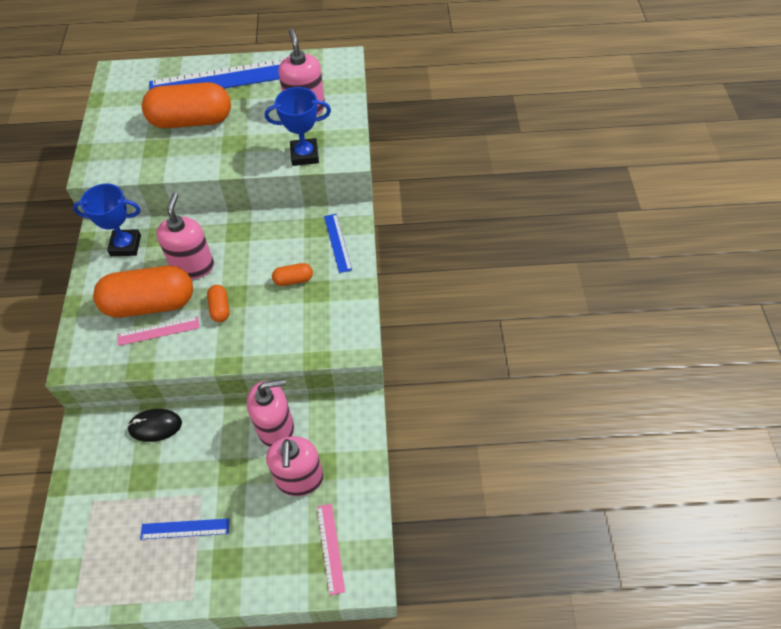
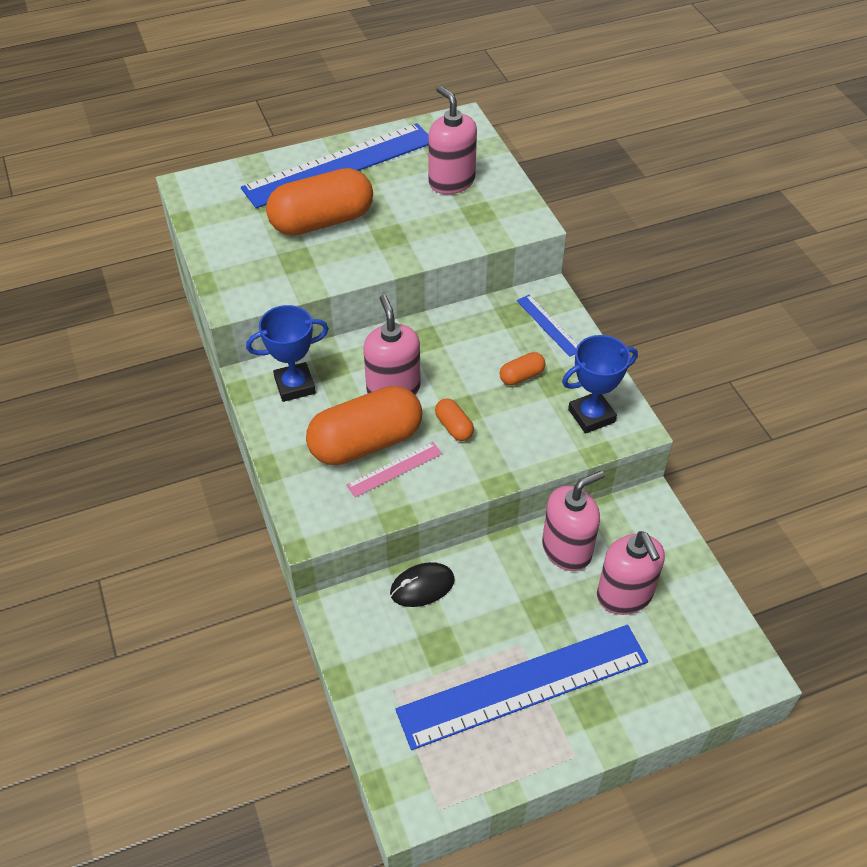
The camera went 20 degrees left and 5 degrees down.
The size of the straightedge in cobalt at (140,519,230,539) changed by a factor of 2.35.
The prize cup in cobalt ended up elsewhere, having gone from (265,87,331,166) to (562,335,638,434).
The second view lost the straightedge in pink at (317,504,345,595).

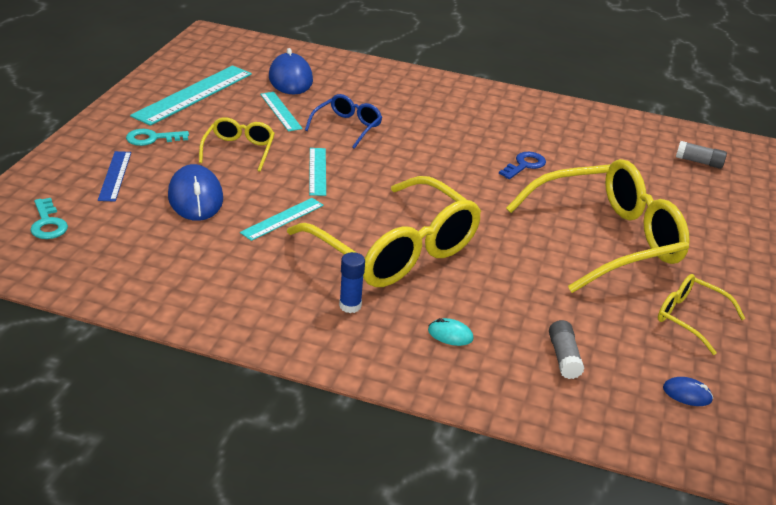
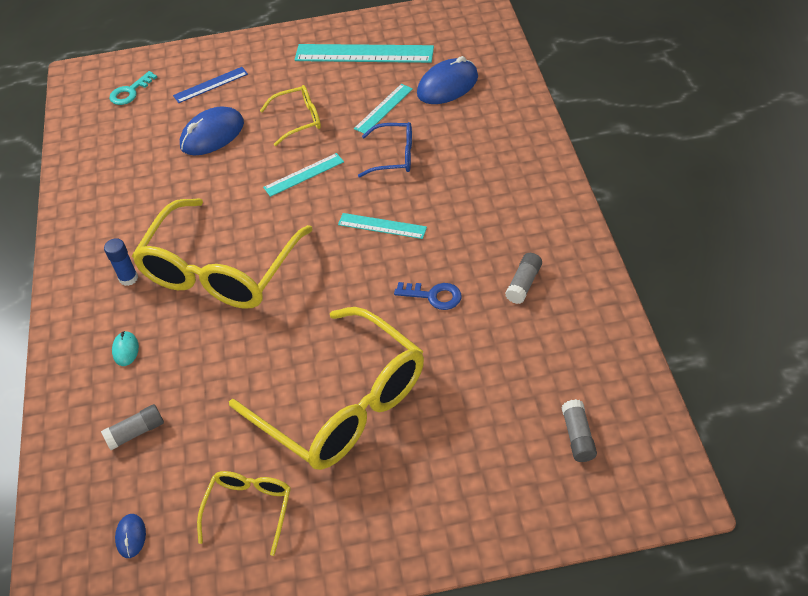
The camera went 70 degrees right and 15 degrees up.
The second view lost the key in teal at (126,129,189,146).
The straightedge in teal ended up elsewhere, having gone from (240,198,324,241) to (338,213,427,239).
The second view gained the glue in gray at (505,253,542,304).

Task instructions
Copy out, from the listing above, every line that contains the word "having".

Expected output
The prize cup in cobalt ended up elsewhere, having gone from (265,87,331,166) to (562,335,638,434).
The straightedge in teal ended up elsewhere, having gone from (240,198,324,241) to (338,213,427,239).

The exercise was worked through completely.